▶ Exercise requirements
Reproduce verbatim every line from the one containing "30 m inside the frame." through the one containing "road 3 (unclassified): [(332,141),(511,124)]", both ends included.

▶ Stored data
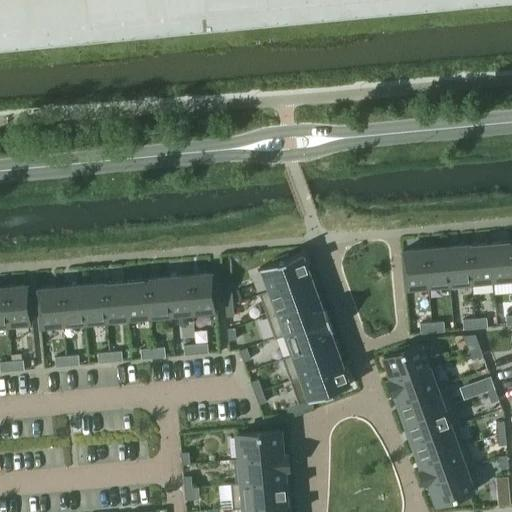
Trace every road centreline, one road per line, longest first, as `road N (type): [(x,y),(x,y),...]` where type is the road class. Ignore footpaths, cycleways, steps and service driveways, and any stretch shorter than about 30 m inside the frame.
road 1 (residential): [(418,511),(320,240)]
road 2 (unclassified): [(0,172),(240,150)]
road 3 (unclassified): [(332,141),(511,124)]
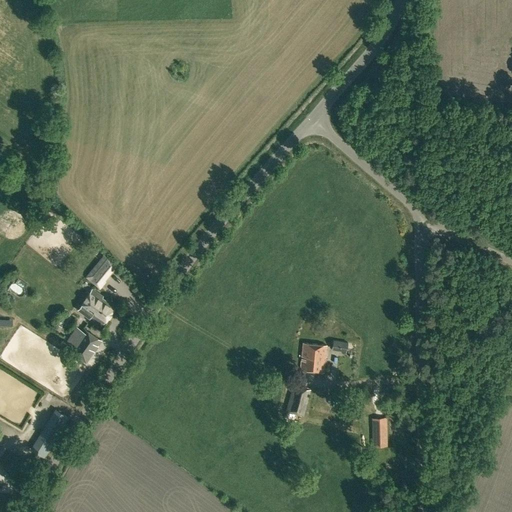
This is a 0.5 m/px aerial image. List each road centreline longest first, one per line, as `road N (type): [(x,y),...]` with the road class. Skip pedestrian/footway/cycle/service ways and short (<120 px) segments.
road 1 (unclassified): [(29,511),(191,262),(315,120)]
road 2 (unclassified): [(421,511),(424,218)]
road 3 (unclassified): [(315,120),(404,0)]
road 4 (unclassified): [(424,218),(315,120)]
==
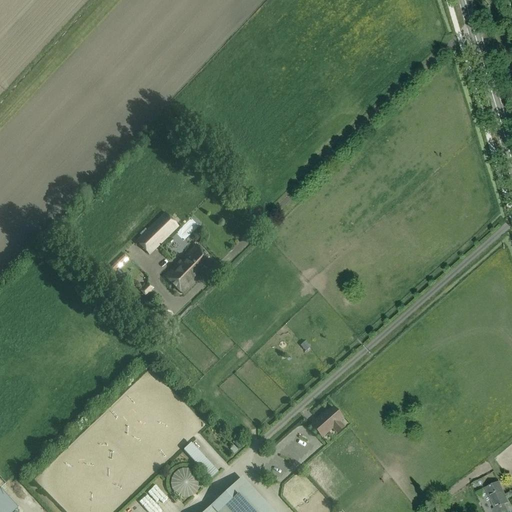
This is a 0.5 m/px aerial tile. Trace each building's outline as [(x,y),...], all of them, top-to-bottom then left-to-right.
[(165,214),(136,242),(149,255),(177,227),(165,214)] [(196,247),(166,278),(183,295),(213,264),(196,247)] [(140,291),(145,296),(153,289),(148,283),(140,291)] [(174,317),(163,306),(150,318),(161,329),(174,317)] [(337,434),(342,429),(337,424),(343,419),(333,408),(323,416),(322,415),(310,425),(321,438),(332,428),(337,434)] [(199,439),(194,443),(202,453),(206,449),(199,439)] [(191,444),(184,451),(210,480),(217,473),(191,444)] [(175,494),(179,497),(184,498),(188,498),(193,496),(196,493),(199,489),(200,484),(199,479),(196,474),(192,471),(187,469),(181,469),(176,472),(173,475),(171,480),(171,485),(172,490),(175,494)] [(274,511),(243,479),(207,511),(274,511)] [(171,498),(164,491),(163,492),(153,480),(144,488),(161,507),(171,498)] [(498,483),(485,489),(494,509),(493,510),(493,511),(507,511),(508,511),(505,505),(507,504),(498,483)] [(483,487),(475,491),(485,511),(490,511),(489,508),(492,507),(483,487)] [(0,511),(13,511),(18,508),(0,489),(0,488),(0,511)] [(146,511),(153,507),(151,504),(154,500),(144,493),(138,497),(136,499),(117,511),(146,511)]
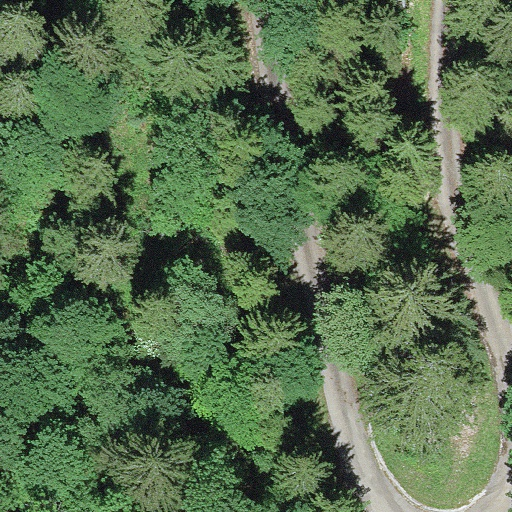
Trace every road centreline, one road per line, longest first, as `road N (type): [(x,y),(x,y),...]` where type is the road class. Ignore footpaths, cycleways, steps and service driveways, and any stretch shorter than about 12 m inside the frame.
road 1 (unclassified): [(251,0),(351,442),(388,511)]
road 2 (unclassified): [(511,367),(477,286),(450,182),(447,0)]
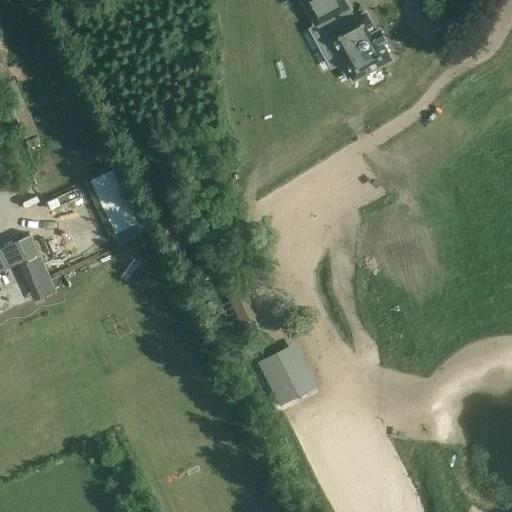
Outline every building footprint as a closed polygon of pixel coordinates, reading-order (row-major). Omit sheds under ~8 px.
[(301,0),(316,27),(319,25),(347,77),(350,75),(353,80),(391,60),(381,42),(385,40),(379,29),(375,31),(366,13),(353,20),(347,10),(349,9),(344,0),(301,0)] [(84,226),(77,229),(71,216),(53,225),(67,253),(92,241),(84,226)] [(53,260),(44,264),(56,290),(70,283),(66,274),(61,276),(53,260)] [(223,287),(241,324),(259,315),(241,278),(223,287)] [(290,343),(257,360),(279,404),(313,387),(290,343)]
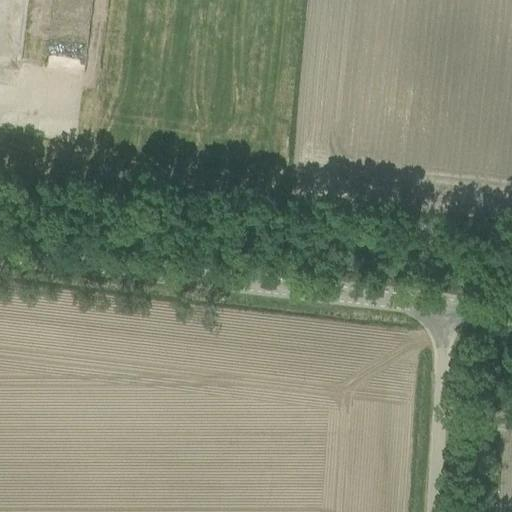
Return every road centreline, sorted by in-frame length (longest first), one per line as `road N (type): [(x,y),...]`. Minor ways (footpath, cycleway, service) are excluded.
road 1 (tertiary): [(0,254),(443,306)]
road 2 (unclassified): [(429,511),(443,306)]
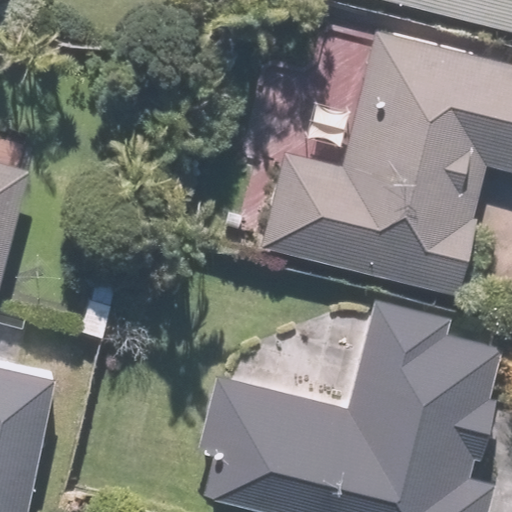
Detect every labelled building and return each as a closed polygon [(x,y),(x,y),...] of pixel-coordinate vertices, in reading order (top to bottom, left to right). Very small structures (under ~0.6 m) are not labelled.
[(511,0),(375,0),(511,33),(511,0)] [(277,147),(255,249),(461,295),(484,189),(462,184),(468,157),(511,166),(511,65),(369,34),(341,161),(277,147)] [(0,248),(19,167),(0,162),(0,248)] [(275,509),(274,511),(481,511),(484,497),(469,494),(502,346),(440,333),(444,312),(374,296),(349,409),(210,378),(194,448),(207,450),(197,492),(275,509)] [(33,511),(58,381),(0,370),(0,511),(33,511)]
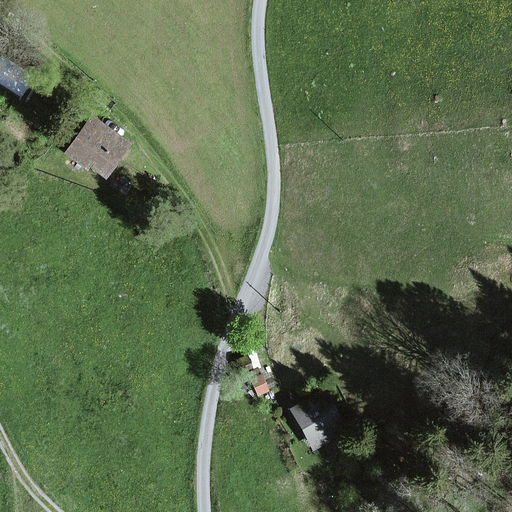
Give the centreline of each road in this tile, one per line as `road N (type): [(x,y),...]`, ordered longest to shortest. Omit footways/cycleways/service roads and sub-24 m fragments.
--
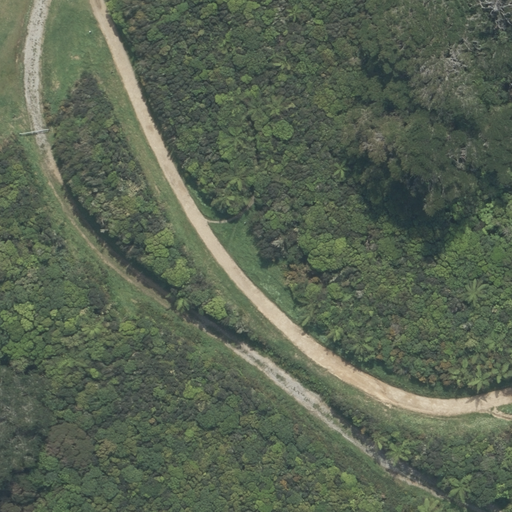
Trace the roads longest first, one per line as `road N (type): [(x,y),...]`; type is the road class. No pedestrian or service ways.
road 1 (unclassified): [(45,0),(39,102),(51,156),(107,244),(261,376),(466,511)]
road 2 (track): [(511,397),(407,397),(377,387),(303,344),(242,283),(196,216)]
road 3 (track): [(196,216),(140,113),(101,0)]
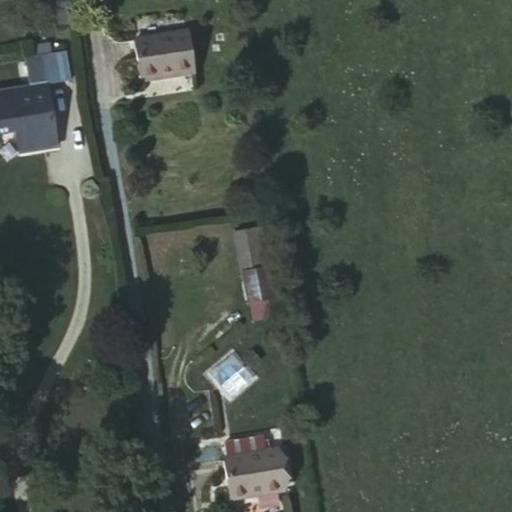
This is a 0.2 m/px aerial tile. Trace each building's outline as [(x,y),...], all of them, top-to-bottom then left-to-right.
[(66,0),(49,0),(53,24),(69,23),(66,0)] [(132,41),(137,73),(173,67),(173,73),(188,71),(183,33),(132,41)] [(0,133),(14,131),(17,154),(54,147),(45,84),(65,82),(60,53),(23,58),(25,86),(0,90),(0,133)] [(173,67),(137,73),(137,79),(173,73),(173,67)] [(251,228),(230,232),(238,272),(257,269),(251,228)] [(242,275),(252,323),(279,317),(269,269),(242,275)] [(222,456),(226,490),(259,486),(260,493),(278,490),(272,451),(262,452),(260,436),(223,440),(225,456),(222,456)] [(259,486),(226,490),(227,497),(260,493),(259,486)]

▶ Result
Trace every road centreline, one road per line, longest first, as `road N (type): [(x,y),(x,y),...]` where type is the road class. Ignore footpaths, cycleways, steps and service driveways, and any stretch shorter than about 30 m inside the frame.
road 1 (residential): [(418,511),(320,240)]
road 2 (unclassified): [(0,172),(240,150)]
road 3 (unclassified): [(332,141),(511,124)]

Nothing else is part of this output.